Assigned task
In the records below, find each line holding the word "degrees" and copy it.

※ ※ ※

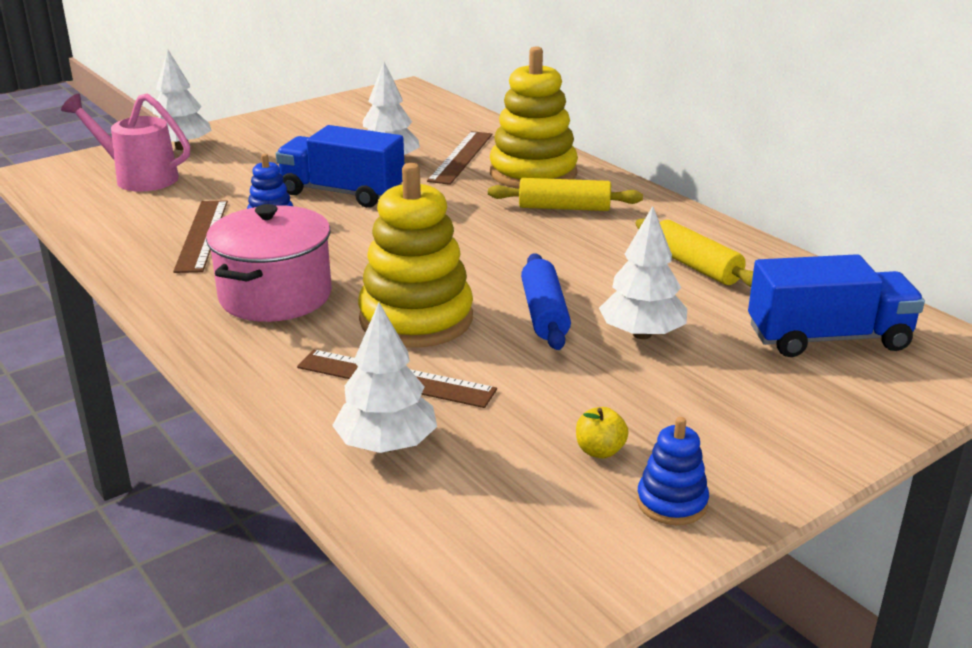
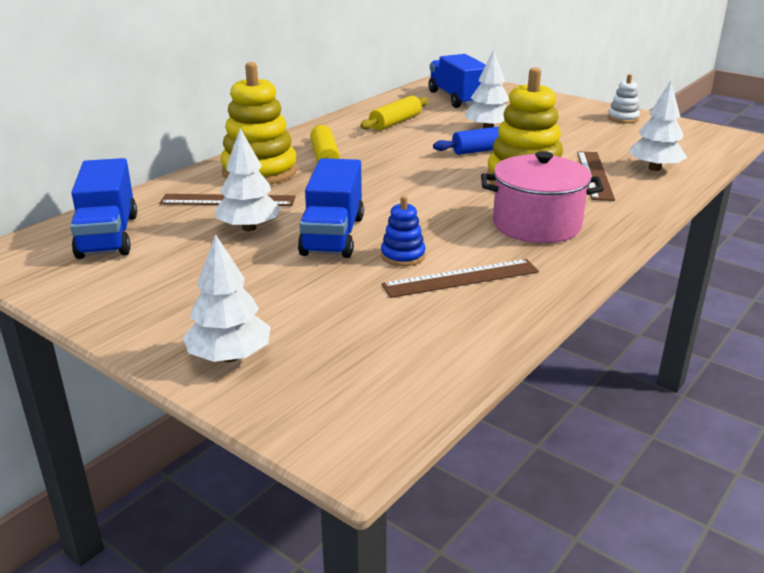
camera: 105 degrees left, 0 degrees up
(139, 177) = (340, 357): pink watering can -> none
(414, 116) = (108, 235): none -> blue truck
(600, 451) = (603, 130): yellow apple -> none
(671, 502) = (623, 118): blue stacking toy -> white stacking toy

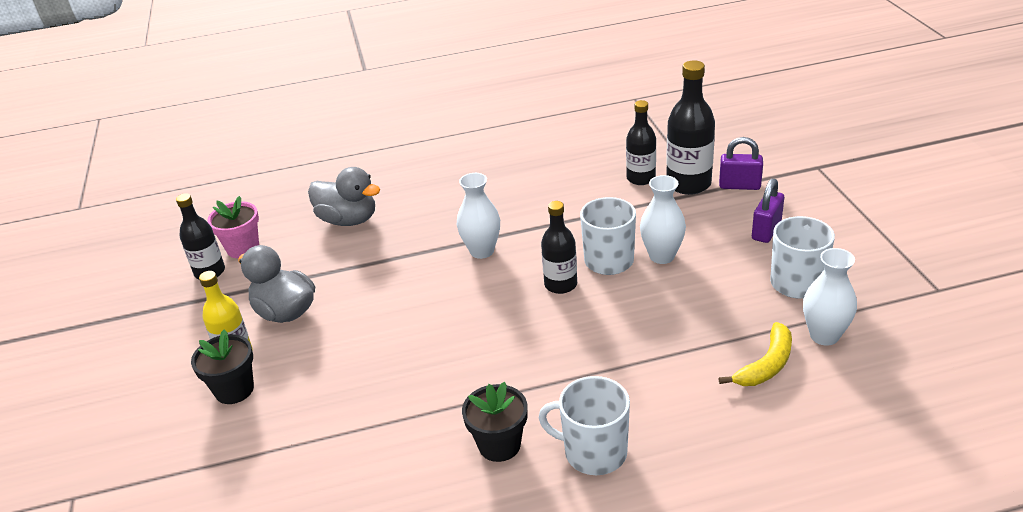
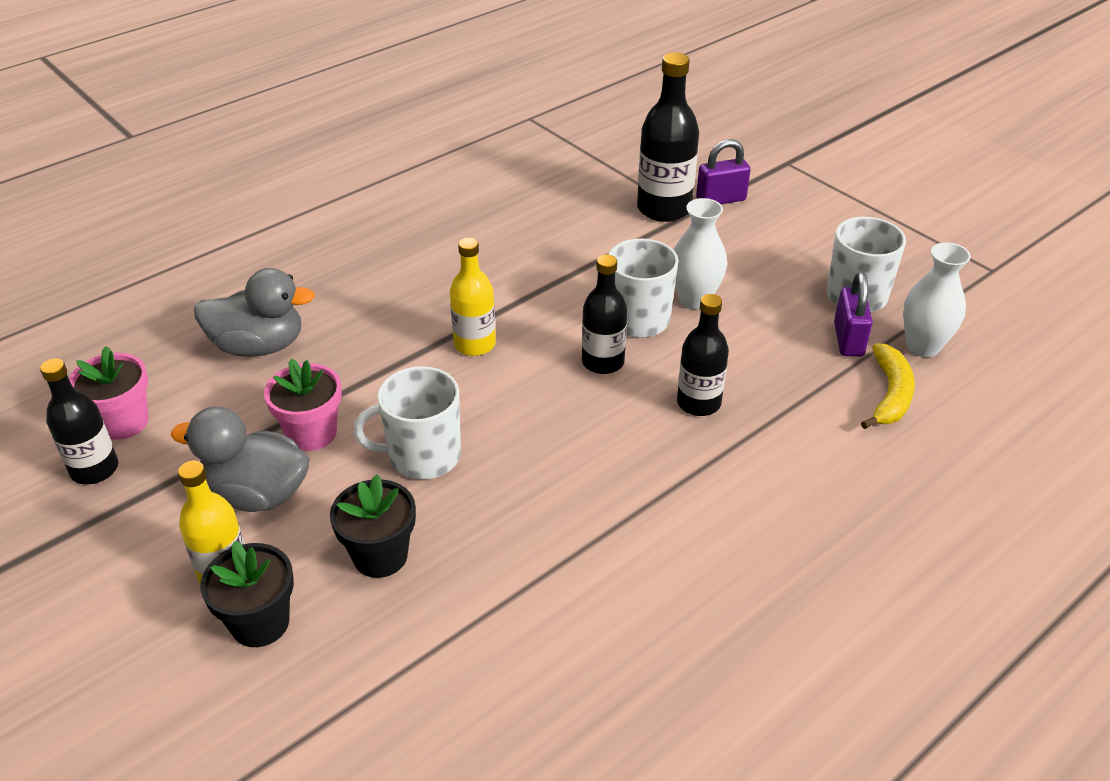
camera: 30 degrees left, 5 degrees up
(341, 283) = (312, 433): none -> pink flower pot
(482, 251) = (474, 344): white vase -> yellow bottle
(499, 445) = (671, 577): black flower pot -> black flower pot (380, 556)
(593, 452) = (783, 549): white mug -> white mug (422, 456)
(641, 178) = (605, 213): black bottle -> black bottle (698, 403)
(766, 231) = (784, 245): purple padlock -> purple padlock (848, 340)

※ ※ ※

Output
camera: 105 degrees left, 0 degrees up
camera: 30 degrees left, 5 degrees up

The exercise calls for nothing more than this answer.